_PROBLEM_
Reproduce exactly the lines of the listing from the one containing "green diamond: rotated" to its final line, both included.

● ● ● ● ● ● ●

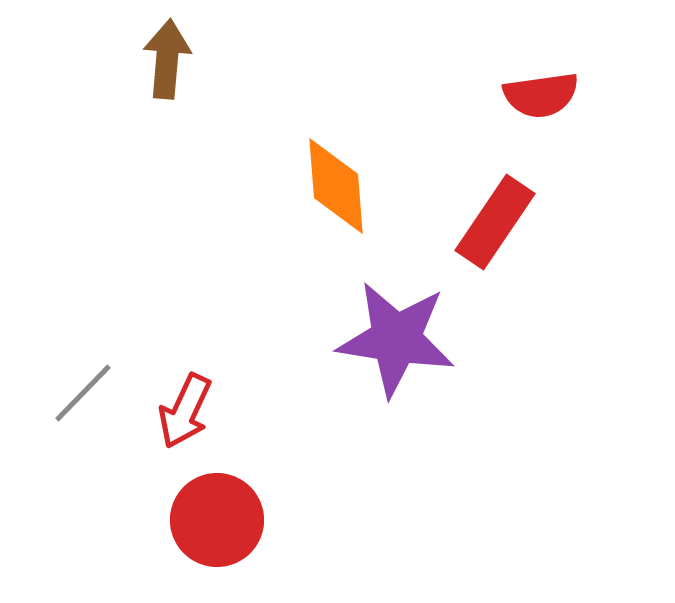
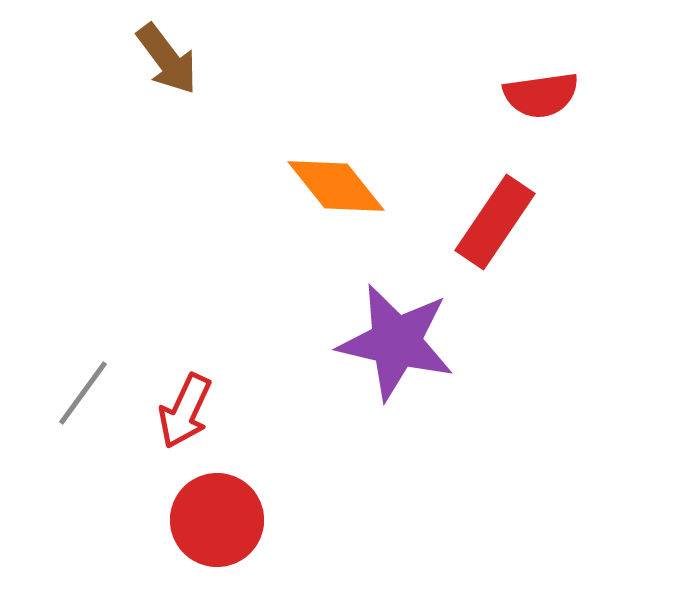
brown arrow: rotated 138 degrees clockwise
orange diamond: rotated 34 degrees counterclockwise
purple star: moved 3 px down; rotated 4 degrees clockwise
gray line: rotated 8 degrees counterclockwise
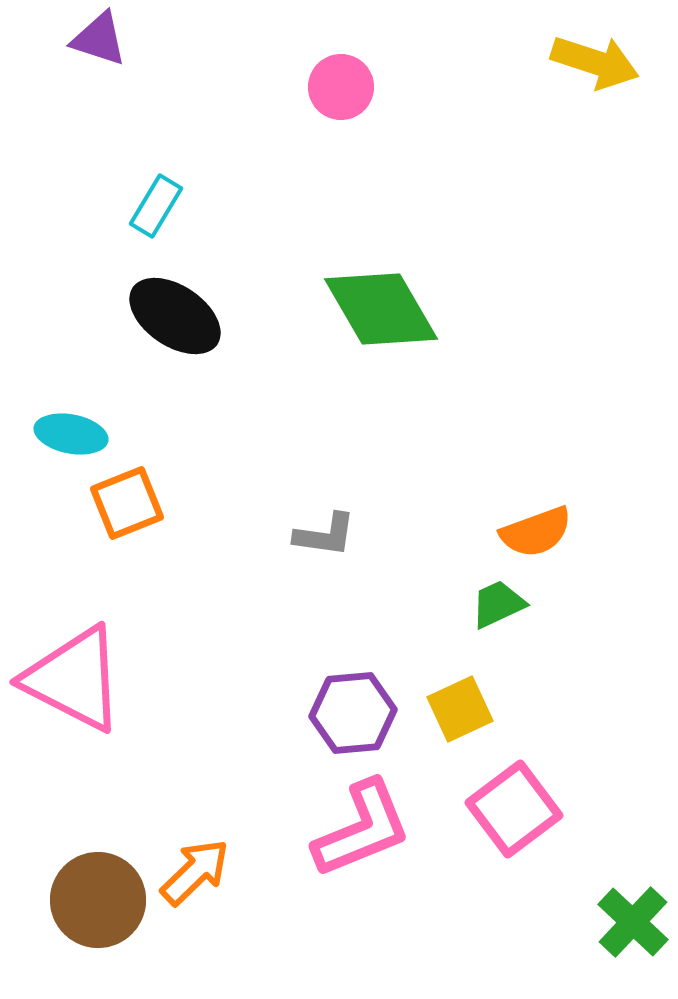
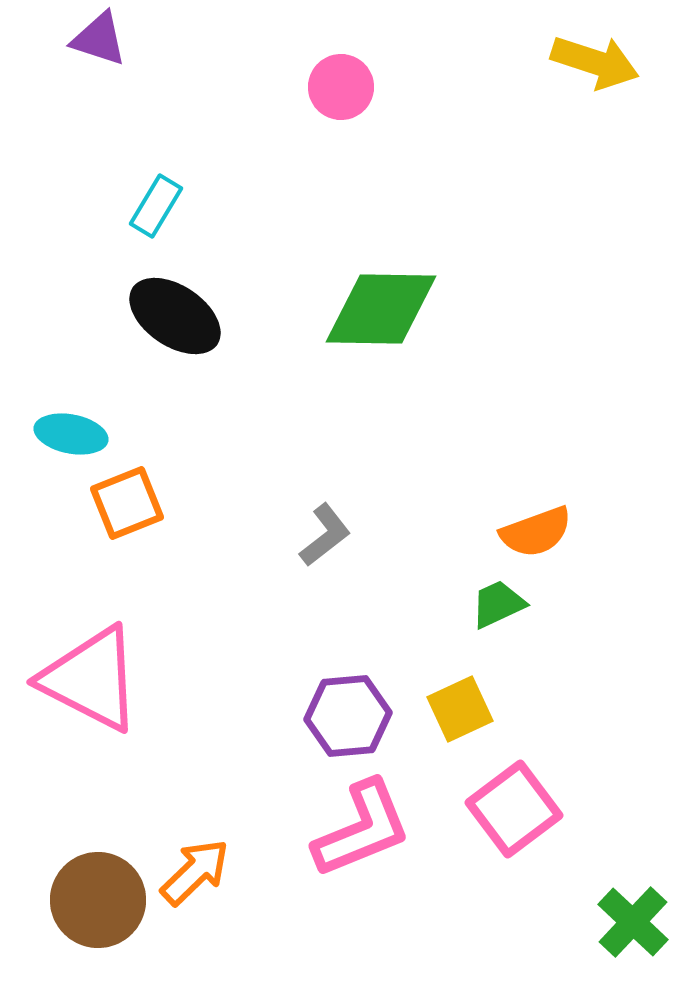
green diamond: rotated 59 degrees counterclockwise
gray L-shape: rotated 46 degrees counterclockwise
pink triangle: moved 17 px right
purple hexagon: moved 5 px left, 3 px down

● ● ● ● ● ● ●

_RESPONSE_
green diamond: rotated 59 degrees counterclockwise
gray L-shape: rotated 46 degrees counterclockwise
pink triangle: moved 17 px right
purple hexagon: moved 5 px left, 3 px down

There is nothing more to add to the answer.